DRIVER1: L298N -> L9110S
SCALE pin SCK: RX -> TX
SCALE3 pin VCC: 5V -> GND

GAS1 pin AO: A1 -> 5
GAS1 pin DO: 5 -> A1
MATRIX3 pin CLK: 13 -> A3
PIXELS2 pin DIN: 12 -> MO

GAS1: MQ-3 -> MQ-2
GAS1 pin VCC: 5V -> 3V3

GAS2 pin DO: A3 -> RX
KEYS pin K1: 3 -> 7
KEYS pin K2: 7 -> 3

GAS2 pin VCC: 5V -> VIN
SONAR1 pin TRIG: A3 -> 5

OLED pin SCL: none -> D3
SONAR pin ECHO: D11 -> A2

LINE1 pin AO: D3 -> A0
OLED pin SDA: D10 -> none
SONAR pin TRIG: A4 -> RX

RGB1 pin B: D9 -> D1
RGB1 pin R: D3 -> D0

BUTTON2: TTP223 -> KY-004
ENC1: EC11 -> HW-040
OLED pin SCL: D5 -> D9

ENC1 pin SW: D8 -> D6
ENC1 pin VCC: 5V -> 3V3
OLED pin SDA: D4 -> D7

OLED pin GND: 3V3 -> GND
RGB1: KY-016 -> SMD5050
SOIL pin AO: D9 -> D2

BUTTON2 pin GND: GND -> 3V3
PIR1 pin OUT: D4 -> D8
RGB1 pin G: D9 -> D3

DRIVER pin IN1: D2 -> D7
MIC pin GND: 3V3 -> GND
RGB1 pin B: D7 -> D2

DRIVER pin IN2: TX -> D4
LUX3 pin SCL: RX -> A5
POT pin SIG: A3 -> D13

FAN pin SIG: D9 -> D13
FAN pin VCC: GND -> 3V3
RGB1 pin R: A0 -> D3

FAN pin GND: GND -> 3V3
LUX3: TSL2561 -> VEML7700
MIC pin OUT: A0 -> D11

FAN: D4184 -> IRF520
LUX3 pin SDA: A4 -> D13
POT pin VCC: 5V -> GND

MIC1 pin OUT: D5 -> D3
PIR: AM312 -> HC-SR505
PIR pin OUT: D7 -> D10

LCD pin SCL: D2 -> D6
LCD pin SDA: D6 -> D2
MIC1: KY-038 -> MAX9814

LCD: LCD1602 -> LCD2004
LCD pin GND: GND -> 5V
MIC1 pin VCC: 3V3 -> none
★ ★ ★ ★ ★
PROBLEM REQUIREMENTS: Make a precise copy of the records in their entirety.

REPLY:
DRIVER1: L298N -> L9110S
SCALE pin SCK: RX -> TX
SCALE3 pin VCC: 5V -> GND

GAS1 pin AO: A1 -> 5
GAS1 pin DO: 5 -> A1
MATRIX3 pin CLK: 13 -> A3
PIXELS2 pin DIN: 12 -> MO

GAS1: MQ-3 -> MQ-2
GAS1 pin VCC: 5V -> 3V3

GAS2 pin DO: A3 -> RX
KEYS pin K1: 3 -> 7
KEYS pin K2: 7 -> 3

GAS2 pin VCC: 5V -> VIN
SONAR1 pin TRIG: A3 -> 5

OLED pin SCL: none -> D3
SONAR pin ECHO: D11 -> A2

LINE1 pin AO: D3 -> A0
OLED pin SDA: D10 -> none
SONAR pin TRIG: A4 -> RX

RGB1 pin B: D9 -> D1
RGB1 pin R: D3 -> D0

BUTTON2: TTP223 -> KY-004
ENC1: EC11 -> HW-040
OLED pin SCL: D5 -> D9

ENC1 pin SW: D8 -> D6
ENC1 pin VCC: 5V -> 3V3
OLED pin SDA: D4 -> D7

OLED pin GND: 3V3 -> GND
RGB1: KY-016 -> SMD5050
SOIL pin AO: D9 -> D2

BUTTON2 pin GND: GND -> 3V3
PIR1 pin OUT: D4 -> D8
RGB1 pin G: D9 -> D3

DRIVER pin IN1: D2 -> D7
MIC pin GND: 3V3 -> GND
RGB1 pin B: D7 -> D2

DRIVER pin IN2: TX -> D4
LUX3 pin SCL: RX -> A5
POT pin SIG: A3 -> D13

FAN pin SIG: D9 -> D13
FAN pin VCC: GND -> 3V3
RGB1 pin R: A0 -> D3

FAN pin GND: GND -> 3V3
LUX3: TSL2561 -> VEML7700
MIC pin OUT: A0 -> D11

FAN: D4184 -> IRF520
LUX3 pin SDA: A4 -> D13
POT pin VCC: 5V -> GND

MIC1 pin OUT: D5 -> D3
PIR: AM312 -> HC-SR505
PIR pin OUT: D7 -> D10

LCD pin SCL: D2 -> D6
LCD pin SDA: D6 -> D2
MIC1: KY-038 -> MAX9814

LCD: LCD1602 -> LCD2004
LCD pin GND: GND -> 5V
MIC1 pin VCC: 3V3 -> none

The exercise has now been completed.